What you have to do: Report only the number of lines in the records that contain the word "buffer".

Data provided:

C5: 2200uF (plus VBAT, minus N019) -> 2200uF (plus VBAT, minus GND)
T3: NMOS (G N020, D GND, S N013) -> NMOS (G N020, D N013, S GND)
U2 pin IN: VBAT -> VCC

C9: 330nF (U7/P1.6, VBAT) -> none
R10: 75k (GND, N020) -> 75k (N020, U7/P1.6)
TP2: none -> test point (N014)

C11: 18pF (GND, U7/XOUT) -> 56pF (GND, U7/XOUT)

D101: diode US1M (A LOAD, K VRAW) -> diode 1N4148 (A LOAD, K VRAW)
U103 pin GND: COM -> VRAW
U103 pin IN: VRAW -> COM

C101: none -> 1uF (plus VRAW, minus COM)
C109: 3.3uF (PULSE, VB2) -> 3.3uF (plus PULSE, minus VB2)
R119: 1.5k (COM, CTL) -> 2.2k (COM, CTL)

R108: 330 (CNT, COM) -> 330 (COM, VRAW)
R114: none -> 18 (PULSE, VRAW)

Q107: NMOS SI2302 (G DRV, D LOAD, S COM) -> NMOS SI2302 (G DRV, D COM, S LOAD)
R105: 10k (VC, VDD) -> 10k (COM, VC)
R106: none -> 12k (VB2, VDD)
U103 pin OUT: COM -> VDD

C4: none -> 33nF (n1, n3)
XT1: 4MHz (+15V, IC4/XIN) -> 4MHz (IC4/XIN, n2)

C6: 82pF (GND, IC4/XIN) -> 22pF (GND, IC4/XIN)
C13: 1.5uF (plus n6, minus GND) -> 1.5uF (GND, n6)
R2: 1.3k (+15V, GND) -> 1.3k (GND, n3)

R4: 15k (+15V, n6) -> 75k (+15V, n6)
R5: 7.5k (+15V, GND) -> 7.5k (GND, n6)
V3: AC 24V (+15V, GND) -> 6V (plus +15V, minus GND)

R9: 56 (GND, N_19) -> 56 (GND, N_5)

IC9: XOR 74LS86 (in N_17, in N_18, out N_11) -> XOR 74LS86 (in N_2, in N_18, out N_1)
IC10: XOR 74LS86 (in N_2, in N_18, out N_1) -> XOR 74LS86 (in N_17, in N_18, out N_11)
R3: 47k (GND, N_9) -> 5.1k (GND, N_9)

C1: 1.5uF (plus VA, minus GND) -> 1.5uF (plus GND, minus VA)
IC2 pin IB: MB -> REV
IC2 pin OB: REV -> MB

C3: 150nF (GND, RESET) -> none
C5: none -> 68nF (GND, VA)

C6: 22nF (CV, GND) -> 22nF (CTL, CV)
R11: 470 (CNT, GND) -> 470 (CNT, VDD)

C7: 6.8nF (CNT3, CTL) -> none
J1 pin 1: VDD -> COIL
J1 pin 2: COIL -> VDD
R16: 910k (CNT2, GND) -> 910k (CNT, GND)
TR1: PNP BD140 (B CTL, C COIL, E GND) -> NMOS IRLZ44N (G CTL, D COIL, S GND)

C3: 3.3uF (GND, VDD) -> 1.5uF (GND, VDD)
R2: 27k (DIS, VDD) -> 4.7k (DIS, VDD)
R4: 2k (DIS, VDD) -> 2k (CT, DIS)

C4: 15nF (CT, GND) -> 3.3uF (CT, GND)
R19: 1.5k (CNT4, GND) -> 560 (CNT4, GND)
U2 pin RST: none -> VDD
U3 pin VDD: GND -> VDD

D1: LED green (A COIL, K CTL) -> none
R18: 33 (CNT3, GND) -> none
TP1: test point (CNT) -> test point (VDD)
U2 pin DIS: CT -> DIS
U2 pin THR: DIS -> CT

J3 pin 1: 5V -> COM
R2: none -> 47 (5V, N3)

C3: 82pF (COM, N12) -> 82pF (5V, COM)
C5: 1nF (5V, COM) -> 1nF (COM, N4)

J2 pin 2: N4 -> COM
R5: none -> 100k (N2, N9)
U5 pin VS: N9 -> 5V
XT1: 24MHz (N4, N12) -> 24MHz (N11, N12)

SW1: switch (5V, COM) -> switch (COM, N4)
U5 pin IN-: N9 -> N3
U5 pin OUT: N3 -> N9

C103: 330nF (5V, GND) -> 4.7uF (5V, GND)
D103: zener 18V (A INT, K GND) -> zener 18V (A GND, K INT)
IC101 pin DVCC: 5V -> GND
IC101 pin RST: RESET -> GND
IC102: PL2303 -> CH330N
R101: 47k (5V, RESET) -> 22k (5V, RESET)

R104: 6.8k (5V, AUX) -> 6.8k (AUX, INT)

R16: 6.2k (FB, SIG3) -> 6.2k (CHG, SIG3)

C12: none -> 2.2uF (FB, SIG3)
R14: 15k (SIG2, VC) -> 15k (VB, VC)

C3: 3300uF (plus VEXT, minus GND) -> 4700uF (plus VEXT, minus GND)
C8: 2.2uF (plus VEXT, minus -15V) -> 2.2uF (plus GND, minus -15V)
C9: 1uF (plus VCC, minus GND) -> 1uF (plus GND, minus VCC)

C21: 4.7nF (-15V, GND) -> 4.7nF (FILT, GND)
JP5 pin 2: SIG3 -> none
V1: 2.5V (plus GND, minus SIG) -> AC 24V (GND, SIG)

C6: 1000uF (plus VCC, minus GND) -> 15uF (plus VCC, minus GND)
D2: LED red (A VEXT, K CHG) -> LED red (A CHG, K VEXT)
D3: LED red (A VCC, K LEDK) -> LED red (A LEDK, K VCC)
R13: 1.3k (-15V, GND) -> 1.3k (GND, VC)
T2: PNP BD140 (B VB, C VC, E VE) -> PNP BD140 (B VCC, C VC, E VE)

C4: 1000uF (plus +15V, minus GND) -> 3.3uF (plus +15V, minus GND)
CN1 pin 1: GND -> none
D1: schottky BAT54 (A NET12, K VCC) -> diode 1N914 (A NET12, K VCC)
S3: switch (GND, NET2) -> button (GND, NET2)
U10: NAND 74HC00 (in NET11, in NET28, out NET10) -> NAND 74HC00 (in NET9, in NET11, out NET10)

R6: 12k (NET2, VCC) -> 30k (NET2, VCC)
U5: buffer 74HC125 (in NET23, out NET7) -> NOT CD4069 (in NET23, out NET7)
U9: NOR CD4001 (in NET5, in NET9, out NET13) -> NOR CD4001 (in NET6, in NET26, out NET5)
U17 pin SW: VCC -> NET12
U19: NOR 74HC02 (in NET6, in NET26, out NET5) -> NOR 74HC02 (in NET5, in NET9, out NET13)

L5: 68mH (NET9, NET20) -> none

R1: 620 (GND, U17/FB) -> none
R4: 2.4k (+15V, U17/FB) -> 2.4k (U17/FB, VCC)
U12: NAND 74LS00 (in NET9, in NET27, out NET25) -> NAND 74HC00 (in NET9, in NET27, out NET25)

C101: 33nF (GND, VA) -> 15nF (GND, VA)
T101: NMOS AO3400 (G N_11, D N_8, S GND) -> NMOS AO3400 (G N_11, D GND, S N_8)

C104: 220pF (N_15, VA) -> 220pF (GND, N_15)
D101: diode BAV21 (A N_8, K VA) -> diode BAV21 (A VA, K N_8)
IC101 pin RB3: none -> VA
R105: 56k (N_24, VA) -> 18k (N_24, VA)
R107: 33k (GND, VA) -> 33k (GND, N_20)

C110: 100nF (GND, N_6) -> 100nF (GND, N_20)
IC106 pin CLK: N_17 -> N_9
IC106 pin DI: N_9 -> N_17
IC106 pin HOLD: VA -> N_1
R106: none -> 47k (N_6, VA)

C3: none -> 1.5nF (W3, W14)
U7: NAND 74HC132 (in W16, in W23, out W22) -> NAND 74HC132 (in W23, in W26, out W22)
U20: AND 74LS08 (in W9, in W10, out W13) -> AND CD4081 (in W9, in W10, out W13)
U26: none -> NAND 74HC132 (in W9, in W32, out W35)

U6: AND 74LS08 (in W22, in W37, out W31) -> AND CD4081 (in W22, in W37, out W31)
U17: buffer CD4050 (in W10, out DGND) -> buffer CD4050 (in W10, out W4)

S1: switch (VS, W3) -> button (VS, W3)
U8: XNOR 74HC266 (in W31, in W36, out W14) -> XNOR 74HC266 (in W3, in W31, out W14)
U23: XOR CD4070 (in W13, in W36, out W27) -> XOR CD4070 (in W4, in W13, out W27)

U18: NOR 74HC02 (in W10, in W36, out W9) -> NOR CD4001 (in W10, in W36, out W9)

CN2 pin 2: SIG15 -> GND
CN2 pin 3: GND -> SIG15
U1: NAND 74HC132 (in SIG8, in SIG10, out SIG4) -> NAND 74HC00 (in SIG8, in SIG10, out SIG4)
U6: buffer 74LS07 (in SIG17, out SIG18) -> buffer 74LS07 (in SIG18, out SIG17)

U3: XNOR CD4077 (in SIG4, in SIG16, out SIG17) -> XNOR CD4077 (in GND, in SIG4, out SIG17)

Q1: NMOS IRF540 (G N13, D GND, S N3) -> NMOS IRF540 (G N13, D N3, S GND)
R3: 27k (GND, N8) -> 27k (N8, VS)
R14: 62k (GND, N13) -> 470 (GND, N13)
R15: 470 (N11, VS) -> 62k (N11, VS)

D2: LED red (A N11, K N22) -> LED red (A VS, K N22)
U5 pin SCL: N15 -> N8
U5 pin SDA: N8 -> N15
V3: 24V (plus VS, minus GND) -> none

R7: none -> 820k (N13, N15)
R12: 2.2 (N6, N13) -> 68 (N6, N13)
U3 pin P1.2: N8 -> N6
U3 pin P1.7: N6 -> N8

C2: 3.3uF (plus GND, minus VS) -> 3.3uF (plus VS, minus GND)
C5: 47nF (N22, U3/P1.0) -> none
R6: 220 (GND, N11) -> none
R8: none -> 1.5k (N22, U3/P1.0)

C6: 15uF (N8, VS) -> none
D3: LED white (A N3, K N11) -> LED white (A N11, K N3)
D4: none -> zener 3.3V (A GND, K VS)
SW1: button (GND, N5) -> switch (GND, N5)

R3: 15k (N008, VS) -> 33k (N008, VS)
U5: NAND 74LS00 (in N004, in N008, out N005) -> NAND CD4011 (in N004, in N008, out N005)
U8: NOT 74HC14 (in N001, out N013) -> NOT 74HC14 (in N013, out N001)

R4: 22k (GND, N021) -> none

Answer space: 3